Object state comparisons
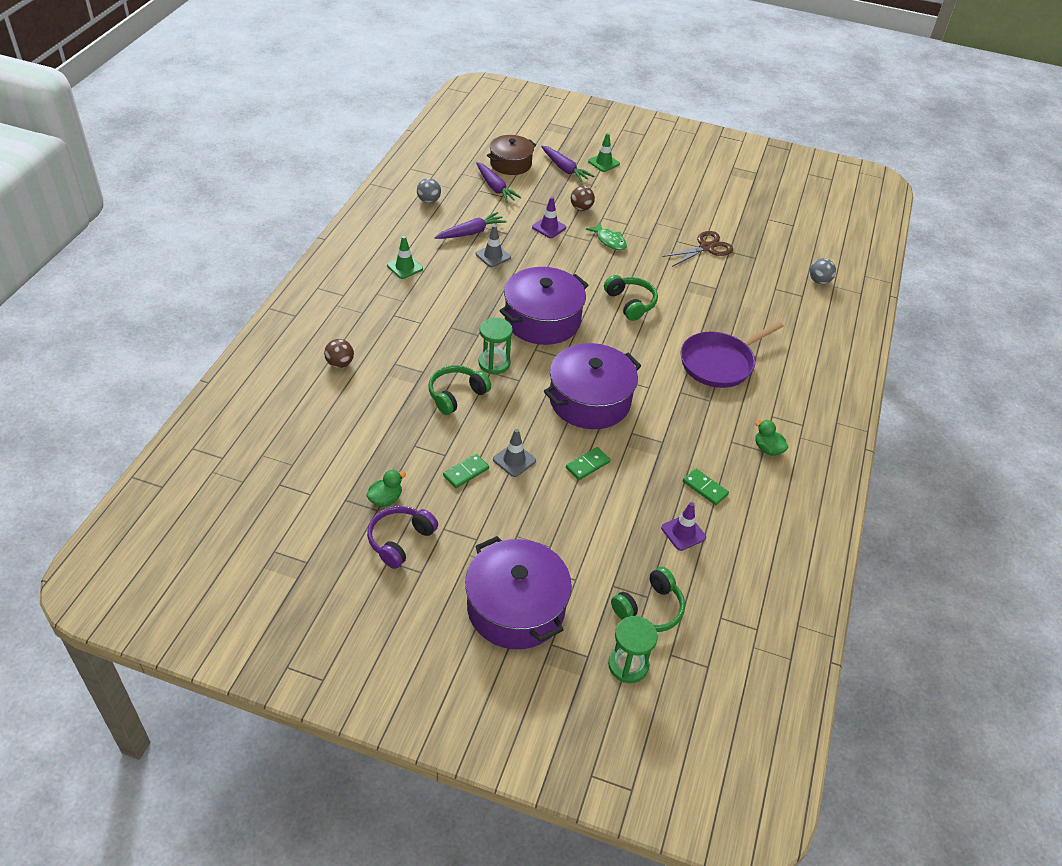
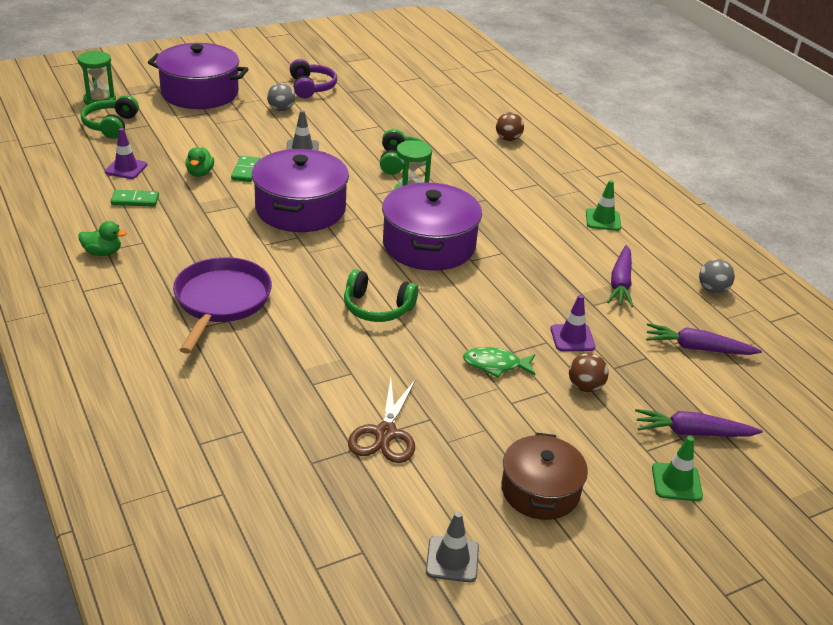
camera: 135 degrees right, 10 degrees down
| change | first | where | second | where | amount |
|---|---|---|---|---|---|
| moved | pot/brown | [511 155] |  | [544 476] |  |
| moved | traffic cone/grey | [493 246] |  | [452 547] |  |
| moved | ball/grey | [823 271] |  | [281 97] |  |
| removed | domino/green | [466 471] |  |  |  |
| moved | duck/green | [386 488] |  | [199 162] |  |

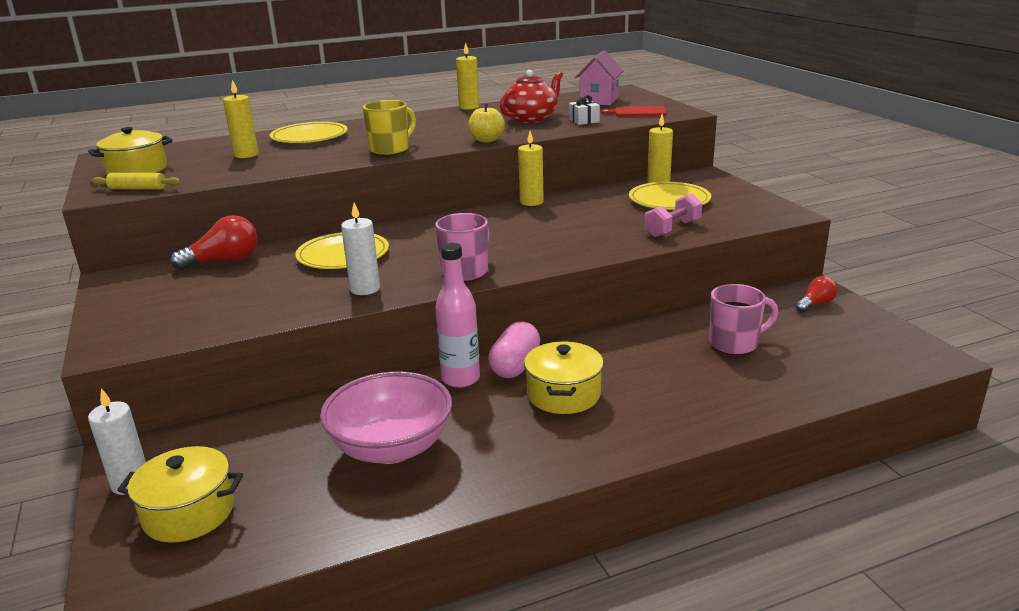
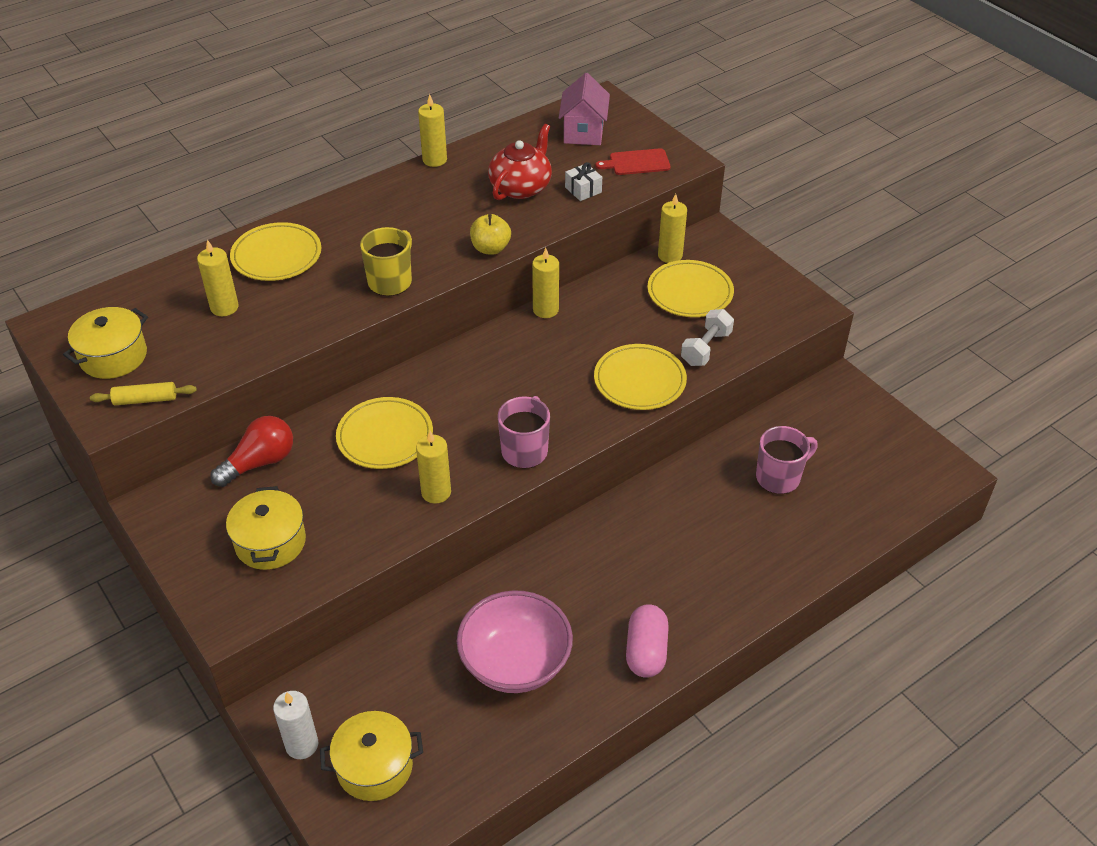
camera: 15 degrees left, 20 degrees up
| change | first | where | second | where | amount |
|---|---|---|---|---|---|
| recoloured | dumbbell/pink | [673 215] | dumbbell/white | [707 337] |  |
| recoloured | candle/white | [360 249] | candle/yellow | [433 467] |  |
| removed | bottle/pink | [457 315] |  |  |  |
| removed | light bulb/red | [816 294] |  |  |  |
| moved | capsule/pink | [514 350] |  | [647 641] |  |
| moved | pot/yellow | [564 378] |  | [266 528] |  |
| added |  |  | plate/yellow | [640 377] |  |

◆ What the exercise asks ◆
Quote each entry above verbatim and drop the pictures.

◆ Your solution ◆
camera: 135 degrees right, 10 degrees down
| change | first | where | second | where | amount |
|---|---|---|---|---|---|
| moved | pot/brown | [511 155] |  | [544 476] |  |
| moved | traffic cone/grey | [493 246] |  | [452 547] |  |
| moved | ball/grey | [823 271] |  | [281 97] |  |
| removed | domino/green | [466 471] |  |  |  |
| moved | duck/green | [386 488] |  | [199 162] |  |

camera: 15 degrees left, 20 degrees up
| change | first | where | second | where | amount |
|---|---|---|---|---|---|
| recoloured | dumbbell/pink | [673 215] | dumbbell/white | [707 337] |  |
| recoloured | candle/white | [360 249] | candle/yellow | [433 467] |  |
| removed | bottle/pink | [457 315] |  |  |  |
| removed | light bulb/red | [816 294] |  |  |  |
| moved | capsule/pink | [514 350] |  | [647 641] |  |
| moved | pot/yellow | [564 378] |  | [266 528] |  |
| added |  |  | plate/yellow | [640 377] |  |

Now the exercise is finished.